DIRECTIONS FOR THIS TASK ▸
Would you reproduce, word for word, only the lines from the one with "U5 pin PB2: none -> DIO" to the end of the listing below?

RECORD EXTRACTS ▸
————————

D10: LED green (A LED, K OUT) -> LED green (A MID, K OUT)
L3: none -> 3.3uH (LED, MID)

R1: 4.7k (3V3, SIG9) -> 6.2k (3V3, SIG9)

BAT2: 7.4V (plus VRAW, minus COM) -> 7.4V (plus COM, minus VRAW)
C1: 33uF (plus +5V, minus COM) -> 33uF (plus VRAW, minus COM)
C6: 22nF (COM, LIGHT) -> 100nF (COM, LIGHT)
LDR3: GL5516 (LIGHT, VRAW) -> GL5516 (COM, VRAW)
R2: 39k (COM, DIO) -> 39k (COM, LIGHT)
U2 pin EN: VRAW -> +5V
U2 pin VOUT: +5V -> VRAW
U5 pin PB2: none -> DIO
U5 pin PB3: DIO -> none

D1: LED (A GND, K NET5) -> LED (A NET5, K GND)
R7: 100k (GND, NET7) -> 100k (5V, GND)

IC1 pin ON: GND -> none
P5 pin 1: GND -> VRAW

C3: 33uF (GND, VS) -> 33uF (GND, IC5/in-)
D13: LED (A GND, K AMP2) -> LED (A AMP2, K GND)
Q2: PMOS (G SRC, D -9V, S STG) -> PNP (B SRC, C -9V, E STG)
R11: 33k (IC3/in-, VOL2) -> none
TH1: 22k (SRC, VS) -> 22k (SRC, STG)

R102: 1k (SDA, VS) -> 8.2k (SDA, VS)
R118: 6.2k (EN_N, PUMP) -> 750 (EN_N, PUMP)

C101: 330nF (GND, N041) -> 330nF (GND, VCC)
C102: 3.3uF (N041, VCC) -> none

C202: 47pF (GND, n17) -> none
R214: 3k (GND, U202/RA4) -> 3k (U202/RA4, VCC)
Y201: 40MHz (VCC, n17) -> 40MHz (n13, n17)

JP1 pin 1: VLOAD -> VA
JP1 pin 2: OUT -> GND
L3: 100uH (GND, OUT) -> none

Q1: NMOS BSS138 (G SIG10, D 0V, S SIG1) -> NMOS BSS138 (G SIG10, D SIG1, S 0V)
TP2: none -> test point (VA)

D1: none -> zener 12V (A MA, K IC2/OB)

————————

THE ANSWER ▸
U5 pin PB2: none -> DIO
U5 pin PB3: DIO -> none

D1: LED (A GND, K NET5) -> LED (A NET5, K GND)
R7: 100k (GND, NET7) -> 100k (5V, GND)

IC1 pin ON: GND -> none
P5 pin 1: GND -> VRAW

C3: 33uF (GND, VS) -> 33uF (GND, IC5/in-)
D13: LED (A GND, K AMP2) -> LED (A AMP2, K GND)
Q2: PMOS (G SRC, D -9V, S STG) -> PNP (B SRC, C -9V, E STG)
R11: 33k (IC3/in-, VOL2) -> none
TH1: 22k (SRC, VS) -> 22k (SRC, STG)

R102: 1k (SDA, VS) -> 8.2k (SDA, VS)
R118: 6.2k (EN_N, PUMP) -> 750 (EN_N, PUMP)

C101: 330nF (GND, N041) -> 330nF (GND, VCC)
C102: 3.3uF (N041, VCC) -> none

C202: 47pF (GND, n17) -> none
R214: 3k (GND, U202/RA4) -> 3k (U202/RA4, VCC)
Y201: 40MHz (VCC, n17) -> 40MHz (n13, n17)

JP1 pin 1: VLOAD -> VA
JP1 pin 2: OUT -> GND
L3: 100uH (GND, OUT) -> none

Q1: NMOS BSS138 (G SIG10, D 0V, S SIG1) -> NMOS BSS138 (G SIG10, D SIG1, S 0V)
TP2: none -> test point (VA)

D1: none -> zener 12V (A MA, K IC2/OB)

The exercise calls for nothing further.